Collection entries
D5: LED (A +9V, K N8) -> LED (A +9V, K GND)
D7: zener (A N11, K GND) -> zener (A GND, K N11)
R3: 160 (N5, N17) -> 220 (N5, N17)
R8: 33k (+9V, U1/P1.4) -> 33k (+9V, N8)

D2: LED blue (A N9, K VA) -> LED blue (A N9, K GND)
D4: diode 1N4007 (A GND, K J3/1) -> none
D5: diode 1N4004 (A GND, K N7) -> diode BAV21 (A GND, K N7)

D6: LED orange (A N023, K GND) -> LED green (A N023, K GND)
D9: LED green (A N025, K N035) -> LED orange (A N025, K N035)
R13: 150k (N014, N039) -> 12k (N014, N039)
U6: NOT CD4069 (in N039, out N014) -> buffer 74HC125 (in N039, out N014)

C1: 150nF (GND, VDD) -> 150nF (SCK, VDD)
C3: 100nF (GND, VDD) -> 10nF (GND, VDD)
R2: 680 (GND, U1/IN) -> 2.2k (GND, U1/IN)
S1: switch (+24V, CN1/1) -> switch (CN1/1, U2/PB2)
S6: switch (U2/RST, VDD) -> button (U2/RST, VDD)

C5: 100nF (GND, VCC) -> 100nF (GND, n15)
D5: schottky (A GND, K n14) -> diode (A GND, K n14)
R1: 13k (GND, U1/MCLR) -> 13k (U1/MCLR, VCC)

How to complete this task: The reply should consist solely of the lines of the data, exact, from the opening line through the line with "C3: 100nF (GND, VDD) -> 10nF (GND, VDD)", inclusive.

Reply:
D5: LED (A +9V, K N8) -> LED (A +9V, K GND)
D7: zener (A N11, K GND) -> zener (A GND, K N11)
R3: 160 (N5, N17) -> 220 (N5, N17)
R8: 33k (+9V, U1/P1.4) -> 33k (+9V, N8)

D2: LED blue (A N9, K VA) -> LED blue (A N9, K GND)
D4: diode 1N4007 (A GND, K J3/1) -> none
D5: diode 1N4004 (A GND, K N7) -> diode BAV21 (A GND, K N7)

D6: LED orange (A N023, K GND) -> LED green (A N023, K GND)
D9: LED green (A N025, K N035) -> LED orange (A N025, K N035)
R13: 150k (N014, N039) -> 12k (N014, N039)
U6: NOT CD4069 (in N039, out N014) -> buffer 74HC125 (in N039, out N014)

C1: 150nF (GND, VDD) -> 150nF (SCK, VDD)
C3: 100nF (GND, VDD) -> 10nF (GND, VDD)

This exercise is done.